*Source material*.
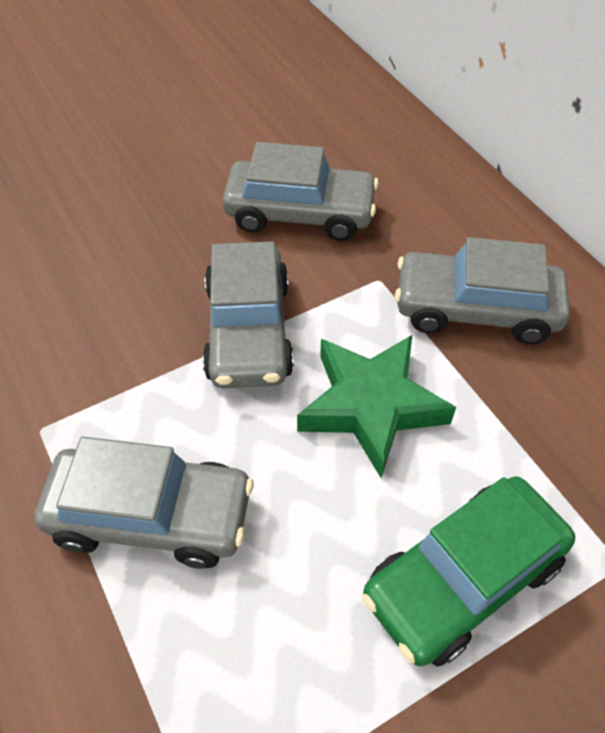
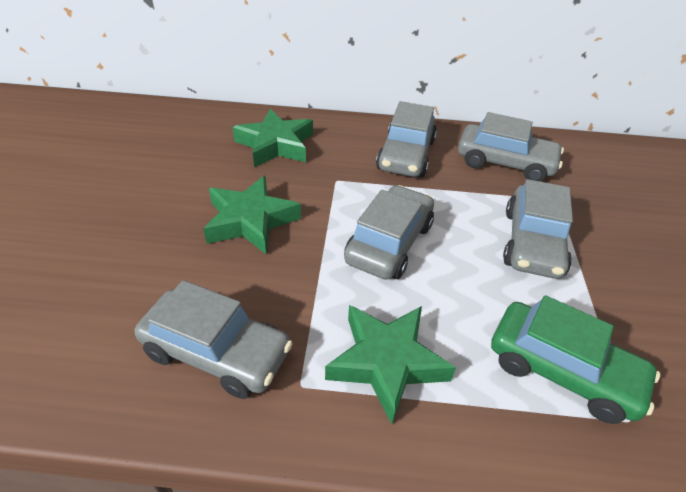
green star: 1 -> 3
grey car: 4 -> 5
* * *
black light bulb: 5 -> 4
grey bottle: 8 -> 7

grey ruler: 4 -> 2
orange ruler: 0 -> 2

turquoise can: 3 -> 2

*Instructions to follow*. Only the lines from the one containing "grey bottle: 8 -> 7" through the one containing "turquoise can: 3 -> 2" are to be retyped, both boundary lines included, with no other material.

*Your solution*.
grey bottle: 8 -> 7

grey ruler: 4 -> 2
orange ruler: 0 -> 2

turquoise can: 3 -> 2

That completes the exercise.